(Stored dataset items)
☆ ☆ ☆ ☆ ☆

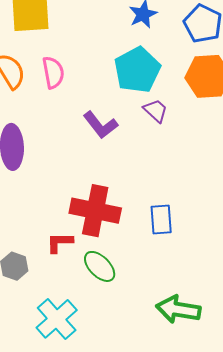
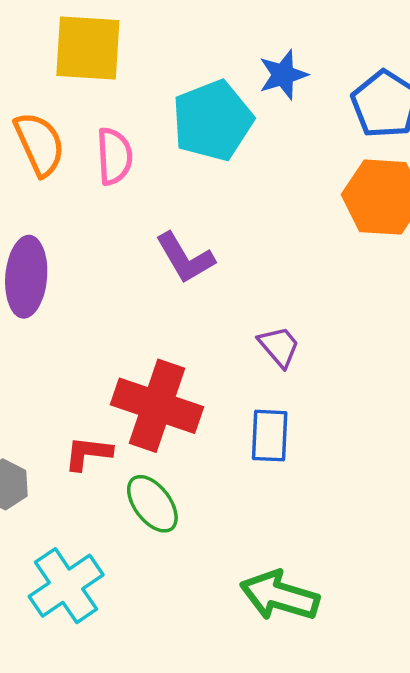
cyan pentagon: (137, 70) -> (213, 121), moved
purple trapezoid: (156, 111) -> (279, 347), moved

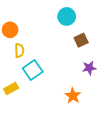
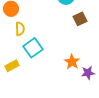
purple star: (89, 68) -> (88, 73), moved
orange star: (73, 96) -> (72, 62), moved

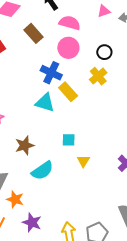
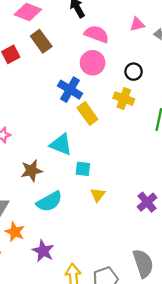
brown rectangle: (34, 33) -> (41, 41), moved
yellow cross: (98, 76) -> (124, 99), turned -36
cyan triangle: (45, 103) -> (61, 145), moved
purple star: (32, 222) -> (43, 251), moved

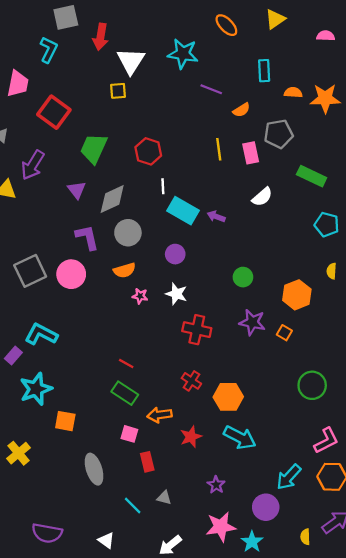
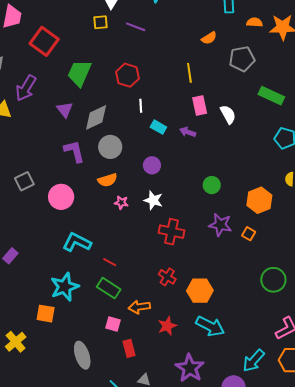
purple line: (211, 89) -> (136, 27), moved
pink rectangle: (251, 153) -> (200, 105), moved
white semicircle: (262, 197) -> (228, 114), turned -78
cyan rectangle: (183, 211) -> (158, 127), size x0.6
gray square: (30, 271) -> (24, 181), size x0.7
pink circle: (71, 274) -> (61, 197), moved
cyan L-shape: (41, 334) -> (77, 242), moved
cyan star: (36, 389) -> (65, 287), moved
orange square: (65, 421) -> (46, 314), moved
purple star: (216, 485) -> (190, 368), size x1.8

☆ ☆ ☆ ☆ ☆

▸ **WORK ORDER**
Using the data above, transcribe exactly the lines between those containing "purple trapezoid: (156, 111)" and "purple line: (211, 89) -> (136, 27), moved", inclusive, and leave every picture behind.

▸ **TASK RESPONSE**
purple trapezoid: (156, 111) -> (279, 347), moved

purple star: (89, 68) -> (88, 73), moved
orange star: (73, 96) -> (72, 62), moved

brown rectangle: (34, 33) -> (41, 41), moved
yellow cross: (98, 76) -> (124, 99), turned -36
cyan triangle: (45, 103) -> (61, 145), moved
purple star: (32, 222) -> (43, 251), moved

purple line: (211, 89) -> (136, 27), moved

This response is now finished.